== Given records

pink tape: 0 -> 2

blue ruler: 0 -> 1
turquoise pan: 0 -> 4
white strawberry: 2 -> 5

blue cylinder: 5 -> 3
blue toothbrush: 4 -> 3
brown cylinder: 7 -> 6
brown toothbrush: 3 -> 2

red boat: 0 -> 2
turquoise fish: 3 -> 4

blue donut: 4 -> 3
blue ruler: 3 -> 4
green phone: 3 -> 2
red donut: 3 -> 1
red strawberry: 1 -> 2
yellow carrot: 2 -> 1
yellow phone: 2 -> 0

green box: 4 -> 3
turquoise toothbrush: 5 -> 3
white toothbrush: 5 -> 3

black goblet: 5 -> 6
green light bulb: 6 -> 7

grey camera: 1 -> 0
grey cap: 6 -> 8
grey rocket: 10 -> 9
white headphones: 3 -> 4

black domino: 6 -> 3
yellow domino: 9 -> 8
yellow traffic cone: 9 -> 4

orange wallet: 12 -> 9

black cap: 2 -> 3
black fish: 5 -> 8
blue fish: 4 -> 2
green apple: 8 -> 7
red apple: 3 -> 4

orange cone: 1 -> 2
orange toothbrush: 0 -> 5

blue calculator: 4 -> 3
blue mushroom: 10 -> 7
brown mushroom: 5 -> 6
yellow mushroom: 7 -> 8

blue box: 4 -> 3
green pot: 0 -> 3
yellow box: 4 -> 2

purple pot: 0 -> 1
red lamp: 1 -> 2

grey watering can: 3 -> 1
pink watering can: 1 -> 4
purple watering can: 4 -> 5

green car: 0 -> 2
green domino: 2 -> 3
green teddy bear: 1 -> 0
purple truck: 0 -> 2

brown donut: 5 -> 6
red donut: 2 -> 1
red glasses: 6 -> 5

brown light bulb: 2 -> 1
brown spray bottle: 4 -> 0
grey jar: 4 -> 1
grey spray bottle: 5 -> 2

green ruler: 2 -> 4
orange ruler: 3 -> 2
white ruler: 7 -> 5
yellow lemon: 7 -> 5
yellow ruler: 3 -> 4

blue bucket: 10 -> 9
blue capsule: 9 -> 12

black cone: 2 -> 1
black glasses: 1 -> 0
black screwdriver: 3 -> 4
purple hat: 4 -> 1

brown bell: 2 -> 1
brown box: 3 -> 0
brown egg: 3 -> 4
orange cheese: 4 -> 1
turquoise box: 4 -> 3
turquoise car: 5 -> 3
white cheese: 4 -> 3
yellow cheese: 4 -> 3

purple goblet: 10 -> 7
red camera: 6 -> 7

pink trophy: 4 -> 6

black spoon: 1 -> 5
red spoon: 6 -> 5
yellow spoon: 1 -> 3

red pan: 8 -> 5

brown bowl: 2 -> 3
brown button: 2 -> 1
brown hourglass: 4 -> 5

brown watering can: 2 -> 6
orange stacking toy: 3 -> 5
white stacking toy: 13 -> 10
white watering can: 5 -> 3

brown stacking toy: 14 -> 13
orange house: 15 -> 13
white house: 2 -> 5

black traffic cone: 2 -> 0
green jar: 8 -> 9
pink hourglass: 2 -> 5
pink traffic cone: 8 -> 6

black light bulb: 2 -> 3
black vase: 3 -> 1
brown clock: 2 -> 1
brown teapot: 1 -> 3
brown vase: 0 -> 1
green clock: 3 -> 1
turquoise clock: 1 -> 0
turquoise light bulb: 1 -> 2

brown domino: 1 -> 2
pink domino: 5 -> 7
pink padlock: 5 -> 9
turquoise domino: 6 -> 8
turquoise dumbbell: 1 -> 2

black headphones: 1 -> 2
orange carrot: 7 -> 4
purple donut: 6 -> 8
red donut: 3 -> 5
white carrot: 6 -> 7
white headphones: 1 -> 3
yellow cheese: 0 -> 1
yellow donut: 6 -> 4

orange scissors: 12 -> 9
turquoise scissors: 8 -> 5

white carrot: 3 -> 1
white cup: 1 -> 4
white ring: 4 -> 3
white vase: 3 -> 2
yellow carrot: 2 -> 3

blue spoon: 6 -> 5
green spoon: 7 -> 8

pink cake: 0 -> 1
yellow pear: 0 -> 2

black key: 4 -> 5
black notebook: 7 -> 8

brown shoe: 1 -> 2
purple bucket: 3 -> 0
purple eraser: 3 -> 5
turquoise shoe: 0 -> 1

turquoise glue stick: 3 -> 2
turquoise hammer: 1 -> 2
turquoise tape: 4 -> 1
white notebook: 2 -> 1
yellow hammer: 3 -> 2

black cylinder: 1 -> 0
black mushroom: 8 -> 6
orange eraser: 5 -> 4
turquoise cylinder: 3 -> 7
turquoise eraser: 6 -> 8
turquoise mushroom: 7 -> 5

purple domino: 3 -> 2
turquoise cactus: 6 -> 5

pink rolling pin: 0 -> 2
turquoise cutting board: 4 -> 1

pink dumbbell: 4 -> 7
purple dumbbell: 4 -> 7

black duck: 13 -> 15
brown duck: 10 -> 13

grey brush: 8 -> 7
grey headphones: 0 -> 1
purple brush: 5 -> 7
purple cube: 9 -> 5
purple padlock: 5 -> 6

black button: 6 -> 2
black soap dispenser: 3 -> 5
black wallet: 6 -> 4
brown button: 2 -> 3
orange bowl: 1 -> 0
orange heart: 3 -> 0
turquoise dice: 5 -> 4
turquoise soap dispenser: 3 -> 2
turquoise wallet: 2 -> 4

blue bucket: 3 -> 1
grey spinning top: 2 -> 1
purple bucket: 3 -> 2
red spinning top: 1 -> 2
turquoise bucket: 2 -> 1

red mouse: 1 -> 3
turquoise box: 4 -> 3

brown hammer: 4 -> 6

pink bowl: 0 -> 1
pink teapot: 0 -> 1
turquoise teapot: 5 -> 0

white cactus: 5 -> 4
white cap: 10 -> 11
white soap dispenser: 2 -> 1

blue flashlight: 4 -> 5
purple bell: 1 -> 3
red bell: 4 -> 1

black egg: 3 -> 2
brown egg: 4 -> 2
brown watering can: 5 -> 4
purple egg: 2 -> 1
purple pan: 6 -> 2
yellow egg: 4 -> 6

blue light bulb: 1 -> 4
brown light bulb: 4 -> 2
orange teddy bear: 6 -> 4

====

Your goal :: Search the entries for the string "toothbrush". Copy every line that has it.

Written response ::
blue toothbrush: 4 -> 3
brown toothbrush: 3 -> 2
turquoise toothbrush: 5 -> 3
white toothbrush: 5 -> 3
orange toothbrush: 0 -> 5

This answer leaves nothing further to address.